◆ WORK TO COMPLETE
Everything below from the line with "U3 pin in-: N_3 -> N_10" to the last line, both included, is to be written out exactly, with nothing added.

◆ DATA RECORDS
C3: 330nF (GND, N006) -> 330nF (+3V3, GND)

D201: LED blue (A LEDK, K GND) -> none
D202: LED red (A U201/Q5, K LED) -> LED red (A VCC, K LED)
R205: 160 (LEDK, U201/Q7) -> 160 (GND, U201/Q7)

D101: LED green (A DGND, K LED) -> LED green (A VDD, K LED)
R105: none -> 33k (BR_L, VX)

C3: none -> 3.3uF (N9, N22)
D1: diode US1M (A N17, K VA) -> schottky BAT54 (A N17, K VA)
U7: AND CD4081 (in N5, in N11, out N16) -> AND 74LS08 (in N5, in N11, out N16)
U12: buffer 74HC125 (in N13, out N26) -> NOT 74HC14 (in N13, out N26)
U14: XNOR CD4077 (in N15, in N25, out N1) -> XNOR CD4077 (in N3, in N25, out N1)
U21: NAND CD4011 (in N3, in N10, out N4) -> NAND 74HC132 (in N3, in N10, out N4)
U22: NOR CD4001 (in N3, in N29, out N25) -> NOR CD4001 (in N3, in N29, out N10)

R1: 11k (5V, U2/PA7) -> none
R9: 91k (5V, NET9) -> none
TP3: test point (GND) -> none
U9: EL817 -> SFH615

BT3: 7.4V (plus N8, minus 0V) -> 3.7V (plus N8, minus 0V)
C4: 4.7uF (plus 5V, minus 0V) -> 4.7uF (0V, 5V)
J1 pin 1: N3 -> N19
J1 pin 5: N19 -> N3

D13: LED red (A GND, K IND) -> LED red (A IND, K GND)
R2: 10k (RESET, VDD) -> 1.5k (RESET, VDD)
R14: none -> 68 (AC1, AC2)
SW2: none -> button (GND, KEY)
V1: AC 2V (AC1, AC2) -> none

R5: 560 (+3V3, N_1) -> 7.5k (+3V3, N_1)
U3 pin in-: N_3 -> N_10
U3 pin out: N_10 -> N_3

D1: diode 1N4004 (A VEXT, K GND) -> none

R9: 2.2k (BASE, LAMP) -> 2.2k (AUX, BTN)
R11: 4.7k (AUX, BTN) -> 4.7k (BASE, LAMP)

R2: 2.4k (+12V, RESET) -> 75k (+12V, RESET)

◆ YOUR RESPONSE
U3 pin in-: N_3 -> N_10
U3 pin out: N_10 -> N_3

D1: diode 1N4004 (A VEXT, K GND) -> none

R9: 2.2k (BASE, LAMP) -> 2.2k (AUX, BTN)
R11: 4.7k (AUX, BTN) -> 4.7k (BASE, LAMP)

R2: 2.4k (+12V, RESET) -> 75k (+12V, RESET)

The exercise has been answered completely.